## To do
Please repeat exactly the lines below from the one containing "The red cone" down to the one containing "The red bobbin at 152 283 disappeared.", both included, and nothing else.

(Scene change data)
-*-

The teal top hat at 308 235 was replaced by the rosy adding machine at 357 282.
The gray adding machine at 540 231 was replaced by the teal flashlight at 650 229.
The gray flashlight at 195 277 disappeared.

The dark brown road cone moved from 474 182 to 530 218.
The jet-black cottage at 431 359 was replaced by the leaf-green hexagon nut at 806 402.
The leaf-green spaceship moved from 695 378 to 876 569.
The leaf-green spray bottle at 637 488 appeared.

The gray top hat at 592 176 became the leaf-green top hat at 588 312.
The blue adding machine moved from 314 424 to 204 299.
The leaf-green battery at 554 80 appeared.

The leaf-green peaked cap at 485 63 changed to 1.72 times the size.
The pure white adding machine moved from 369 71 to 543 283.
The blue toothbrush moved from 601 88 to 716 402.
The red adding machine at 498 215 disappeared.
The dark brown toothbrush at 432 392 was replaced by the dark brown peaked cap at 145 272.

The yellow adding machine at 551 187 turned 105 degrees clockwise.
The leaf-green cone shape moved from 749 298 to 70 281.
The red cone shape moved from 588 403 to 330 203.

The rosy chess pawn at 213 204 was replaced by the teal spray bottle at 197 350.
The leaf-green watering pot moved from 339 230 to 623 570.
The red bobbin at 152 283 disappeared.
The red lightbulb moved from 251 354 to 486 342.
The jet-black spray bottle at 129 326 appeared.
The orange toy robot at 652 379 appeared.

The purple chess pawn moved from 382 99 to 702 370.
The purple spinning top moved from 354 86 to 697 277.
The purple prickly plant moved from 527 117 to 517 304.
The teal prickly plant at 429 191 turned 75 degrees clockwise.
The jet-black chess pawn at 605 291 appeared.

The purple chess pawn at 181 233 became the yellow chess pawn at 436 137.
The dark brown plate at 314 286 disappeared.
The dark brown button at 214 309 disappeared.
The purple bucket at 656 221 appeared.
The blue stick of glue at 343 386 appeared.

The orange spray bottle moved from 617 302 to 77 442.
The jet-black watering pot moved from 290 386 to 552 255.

-*-

## Result of the exercise
The red cone shape moved from 588 403 to 330 203.

The rosy chess pawn at 213 204 was replaced by the teal spray bottle at 197 350.
The leaf-green watering pot moved from 339 230 to 623 570.
The red bobbin at 152 283 disappeared.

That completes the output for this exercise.